#### TO-DO ITEM:
Among the records, find the lines that hold the string "camera" and return them.

"""

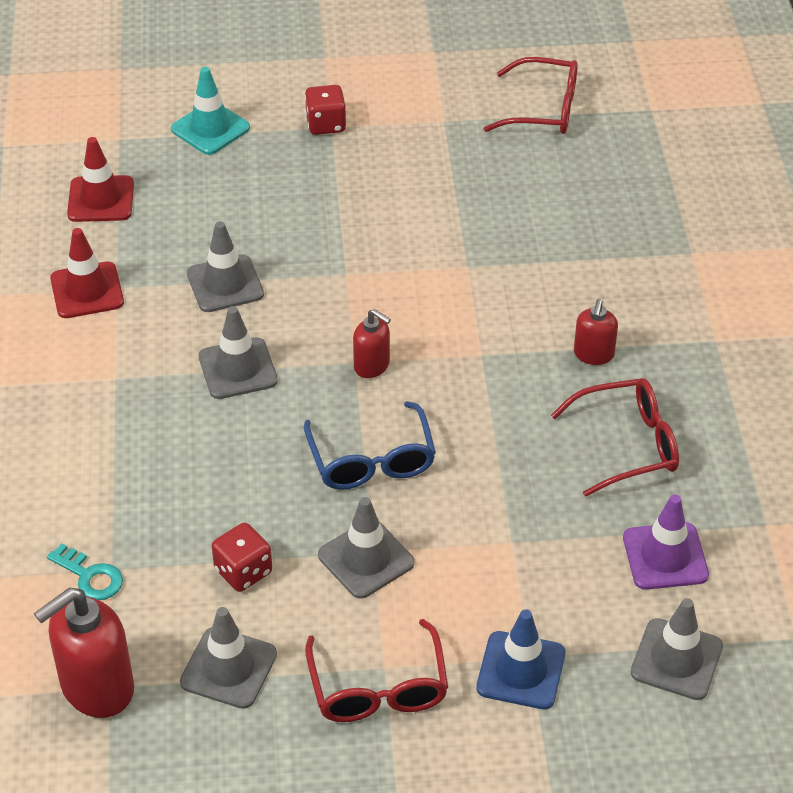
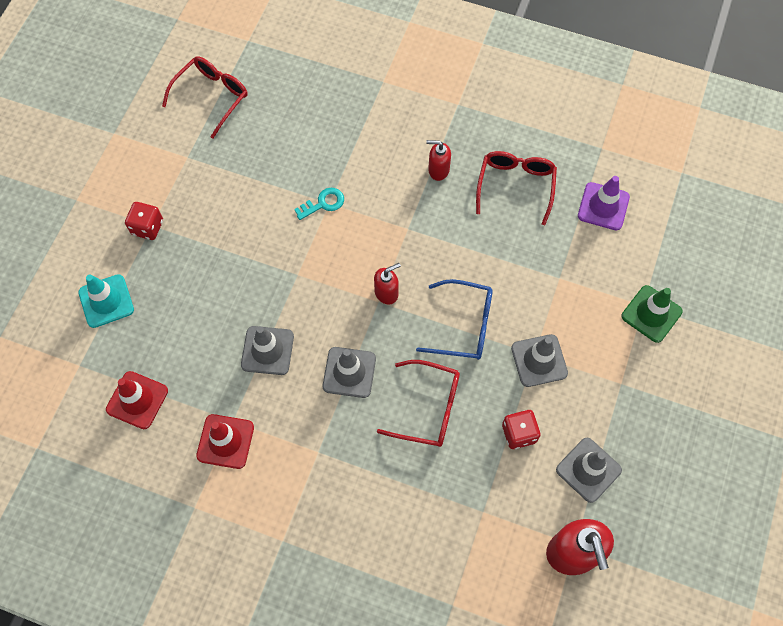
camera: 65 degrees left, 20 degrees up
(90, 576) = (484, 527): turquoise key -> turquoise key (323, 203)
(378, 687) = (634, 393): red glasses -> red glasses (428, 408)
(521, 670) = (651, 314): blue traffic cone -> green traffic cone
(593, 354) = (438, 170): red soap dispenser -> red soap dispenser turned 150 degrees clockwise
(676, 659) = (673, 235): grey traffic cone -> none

"""
"""

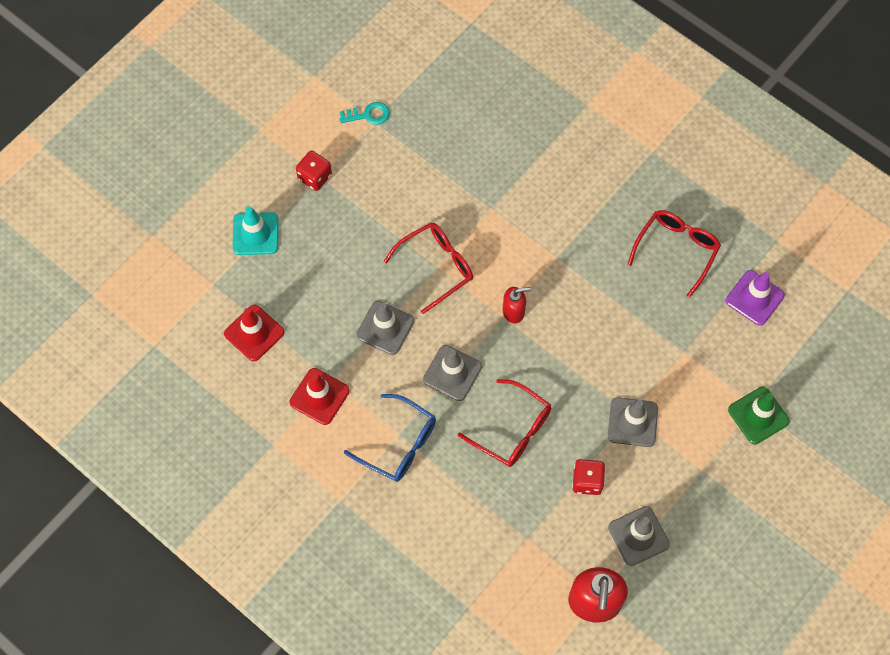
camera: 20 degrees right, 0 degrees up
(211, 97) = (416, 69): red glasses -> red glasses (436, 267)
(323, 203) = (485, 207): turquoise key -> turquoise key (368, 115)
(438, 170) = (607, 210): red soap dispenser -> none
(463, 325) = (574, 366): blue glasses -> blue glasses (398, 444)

"""

#### RESPONSE TO THIS EXERCISE:
camera: 65 degrees left, 20 degrees up
camera: 20 degrees right, 0 degrees up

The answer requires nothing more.